======== Source material ========
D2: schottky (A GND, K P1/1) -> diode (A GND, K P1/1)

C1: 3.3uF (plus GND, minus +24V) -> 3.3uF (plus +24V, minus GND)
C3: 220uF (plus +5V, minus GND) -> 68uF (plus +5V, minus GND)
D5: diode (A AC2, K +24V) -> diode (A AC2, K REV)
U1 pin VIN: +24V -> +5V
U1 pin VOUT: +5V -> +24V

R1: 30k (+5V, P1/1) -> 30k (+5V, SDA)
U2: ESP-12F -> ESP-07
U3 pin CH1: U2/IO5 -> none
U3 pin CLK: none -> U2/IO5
========
**Assignment:**
Reproduce exactly the line bearing "R1: 30k (+5V, P1/1) -> 30k (+5V, SDA)" and all the lines that come after it in the records above; add nothing.

**Task response:**
R1: 30k (+5V, P1/1) -> 30k (+5V, SDA)
U2: ESP-12F -> ESP-07
U3 pin CH1: U2/IO5 -> none
U3 pin CLK: none -> U2/IO5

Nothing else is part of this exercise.